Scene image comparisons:
____
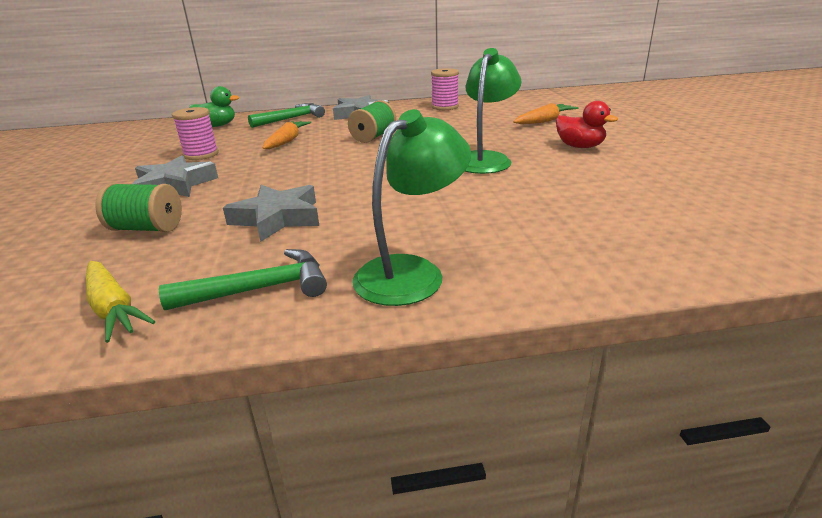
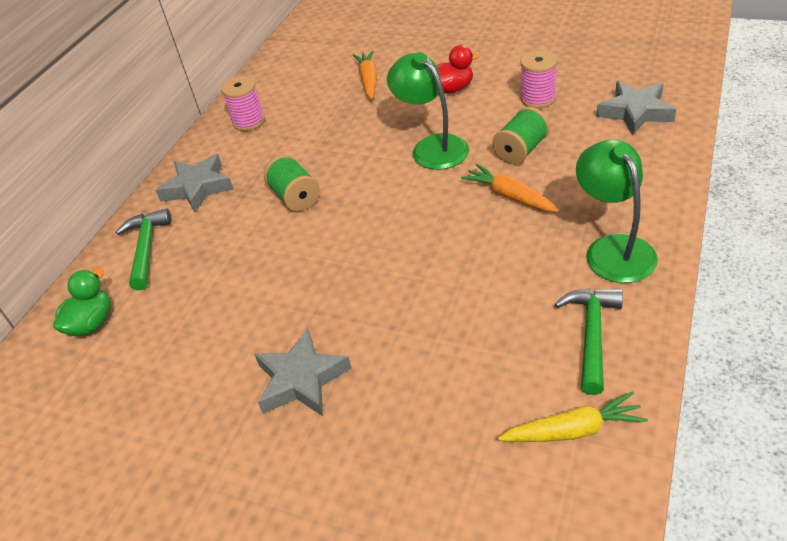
camera: 55 degrees left, 15 degrees up
(147, 228) = (415, 407): green spool -> green spool (521, 150)
(201, 154) = (208, 349): pink spool -> pink spool (538, 99)
(277, 218) = (462, 306): grey star -> grey star (635, 112)
(287, 141) = (238, 266): orange carrot -> orange carrot (510, 196)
____
[Task directions]
Repeat the data exactly. No pictures should appear.

[Reply to the exercise]
camera: 55 degrees left, 15 degrees up
(147, 228) = (415, 407): green spool -> green spool (521, 150)
(201, 154) = (208, 349): pink spool -> pink spool (538, 99)
(277, 218) = (462, 306): grey star -> grey star (635, 112)
(287, 141) = (238, 266): orange carrot -> orange carrot (510, 196)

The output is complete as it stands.